=== Begin Enclosure ===
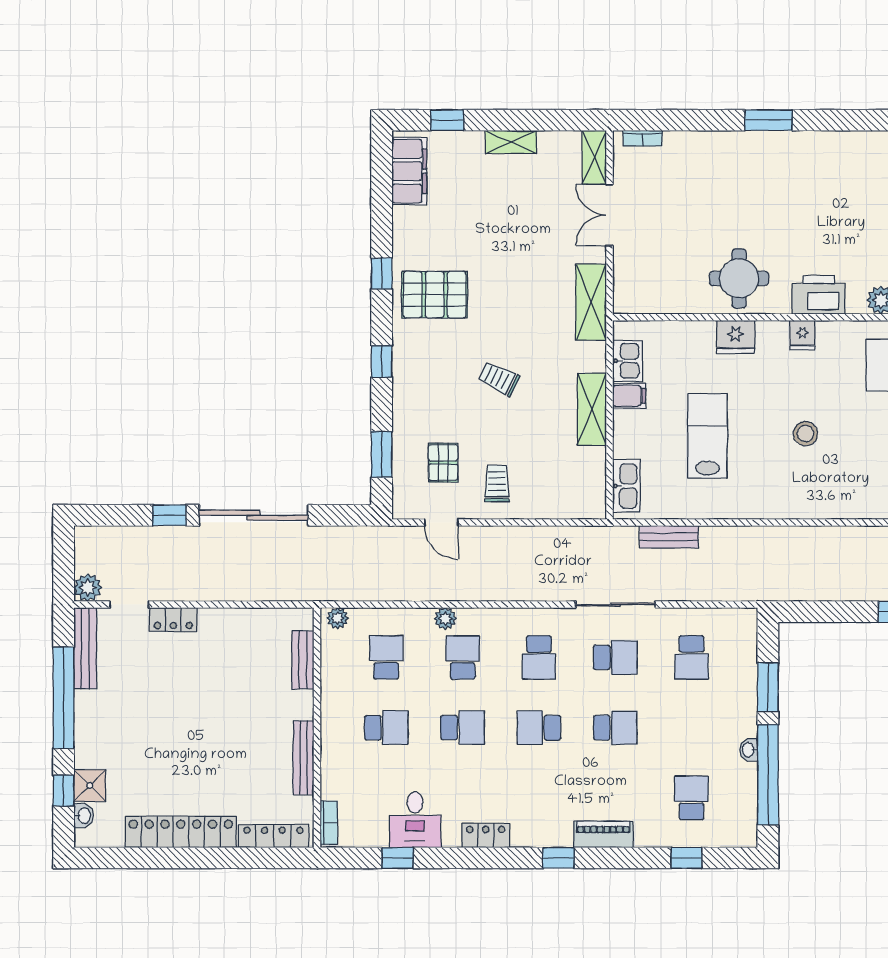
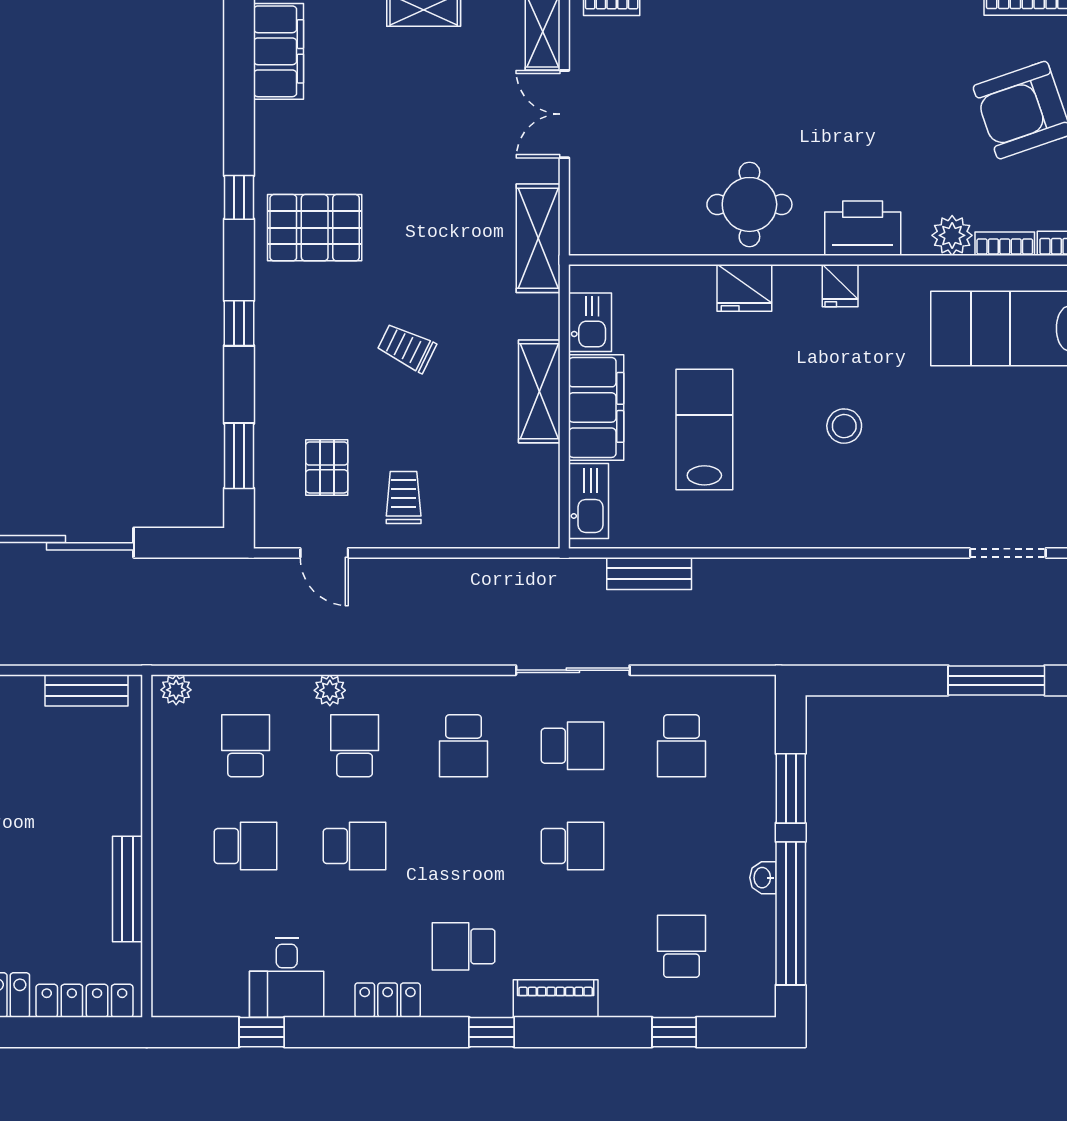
filing cabinet: (629, 396) -> (596, 407), width x3.00, depth x1.17
bench: (303, 660) -> (87, 690), moved, turned 90
school desk: (539, 728) -> (464, 946), moved
bookcase: (329, 823) -> (164, 982), removed

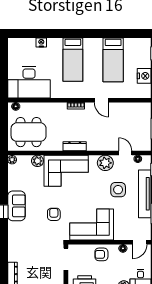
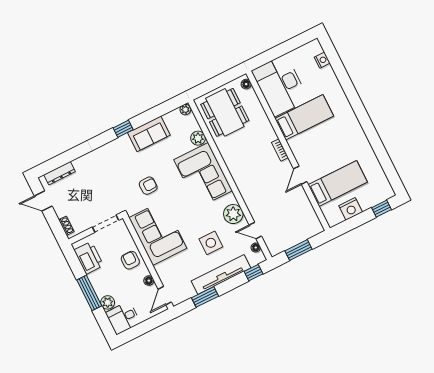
nightstand: (41, 43) -> (322, 60), moved
bed: (73, 60) -> (304, 117), moved, turned 180
bed: (113, 60) -> (338, 183), moved, turned 180
dresser: (75, 146) -> (235, 171), removed
door: (125, 153) -> (255, 231), swing flipped
sofa: (16, 206) -> (149, 134), moved
door: (140, 242) -> (165, 296), hinge flipped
=== End Enclosure ===
**What needs to be done:**
The expected answer is a copy of every line in the entries that holds the word "flipped".

**Exercise response:**
door: (125, 153) -> (255, 231), swing flipped
door: (140, 242) -> (165, 296), hinge flipped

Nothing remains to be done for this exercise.